[ACTIVITY] Give the data again in full, with every character unchanged.

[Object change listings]
__________________________________________________

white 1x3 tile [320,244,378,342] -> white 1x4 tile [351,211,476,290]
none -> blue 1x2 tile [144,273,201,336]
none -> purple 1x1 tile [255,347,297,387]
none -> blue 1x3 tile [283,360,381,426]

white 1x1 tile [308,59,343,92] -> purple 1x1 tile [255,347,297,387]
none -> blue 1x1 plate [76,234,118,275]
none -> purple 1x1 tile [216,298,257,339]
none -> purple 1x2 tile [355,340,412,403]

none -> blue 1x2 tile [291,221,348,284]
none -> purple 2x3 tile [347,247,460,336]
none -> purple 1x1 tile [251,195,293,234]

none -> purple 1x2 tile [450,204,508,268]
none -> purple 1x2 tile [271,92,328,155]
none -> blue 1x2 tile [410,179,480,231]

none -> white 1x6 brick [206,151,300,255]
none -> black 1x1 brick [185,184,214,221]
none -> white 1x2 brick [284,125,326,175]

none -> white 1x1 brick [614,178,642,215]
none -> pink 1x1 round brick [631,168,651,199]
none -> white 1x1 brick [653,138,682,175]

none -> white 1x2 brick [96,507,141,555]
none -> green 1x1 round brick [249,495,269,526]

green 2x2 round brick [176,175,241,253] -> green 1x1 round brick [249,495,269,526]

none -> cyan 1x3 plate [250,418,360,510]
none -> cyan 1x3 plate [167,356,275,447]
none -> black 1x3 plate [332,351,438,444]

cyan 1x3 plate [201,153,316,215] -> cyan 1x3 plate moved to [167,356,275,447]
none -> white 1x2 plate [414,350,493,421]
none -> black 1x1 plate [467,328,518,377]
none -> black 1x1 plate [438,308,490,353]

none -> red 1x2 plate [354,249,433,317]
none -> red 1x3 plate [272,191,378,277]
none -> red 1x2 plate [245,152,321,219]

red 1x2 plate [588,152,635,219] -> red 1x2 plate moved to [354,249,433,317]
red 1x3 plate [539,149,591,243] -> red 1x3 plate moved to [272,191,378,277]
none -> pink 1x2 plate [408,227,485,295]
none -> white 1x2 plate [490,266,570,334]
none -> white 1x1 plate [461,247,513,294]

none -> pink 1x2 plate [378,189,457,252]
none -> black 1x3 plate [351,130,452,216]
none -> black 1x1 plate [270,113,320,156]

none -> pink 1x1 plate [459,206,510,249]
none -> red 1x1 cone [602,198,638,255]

__________________________________________________

[EXERCISE OUTPUT]
white 1x3 tile [320,244,378,342] -> white 1x4 tile [351,211,476,290]
none -> blue 1x2 tile [144,273,201,336]
none -> purple 1x1 tile [255,347,297,387]
none -> blue 1x3 tile [283,360,381,426]

white 1x1 tile [308,59,343,92] -> purple 1x1 tile [255,347,297,387]
none -> blue 1x1 plate [76,234,118,275]
none -> purple 1x1 tile [216,298,257,339]
none -> purple 1x2 tile [355,340,412,403]

none -> blue 1x2 tile [291,221,348,284]
none -> purple 2x3 tile [347,247,460,336]
none -> purple 1x1 tile [251,195,293,234]

none -> purple 1x2 tile [450,204,508,268]
none -> purple 1x2 tile [271,92,328,155]
none -> blue 1x2 tile [410,179,480,231]

none -> white 1x6 brick [206,151,300,255]
none -> black 1x1 brick [185,184,214,221]
none -> white 1x2 brick [284,125,326,175]

none -> white 1x1 brick [614,178,642,215]
none -> pink 1x1 round brick [631,168,651,199]
none -> white 1x1 brick [653,138,682,175]

none -> white 1x2 brick [96,507,141,555]
none -> green 1x1 round brick [249,495,269,526]

green 2x2 round brick [176,175,241,253] -> green 1x1 round brick [249,495,269,526]

none -> cyan 1x3 plate [250,418,360,510]
none -> cyan 1x3 plate [167,356,275,447]
none -> black 1x3 plate [332,351,438,444]

cyan 1x3 plate [201,153,316,215] -> cyan 1x3 plate moved to [167,356,275,447]
none -> white 1x2 plate [414,350,493,421]
none -> black 1x1 plate [467,328,518,377]
none -> black 1x1 plate [438,308,490,353]

none -> red 1x2 plate [354,249,433,317]
none -> red 1x3 plate [272,191,378,277]
none -> red 1x2 plate [245,152,321,219]

red 1x2 plate [588,152,635,219] -> red 1x2 plate moved to [354,249,433,317]
red 1x3 plate [539,149,591,243] -> red 1x3 plate moved to [272,191,378,277]
none -> pink 1x2 plate [408,227,485,295]
none -> white 1x2 plate [490,266,570,334]
none -> white 1x1 plate [461,247,513,294]

none -> pink 1x2 plate [378,189,457,252]
none -> black 1x3 plate [351,130,452,216]
none -> black 1x1 plate [270,113,320,156]

none -> pink 1x1 plate [459,206,510,249]
none -> red 1x1 cone [602,198,638,255]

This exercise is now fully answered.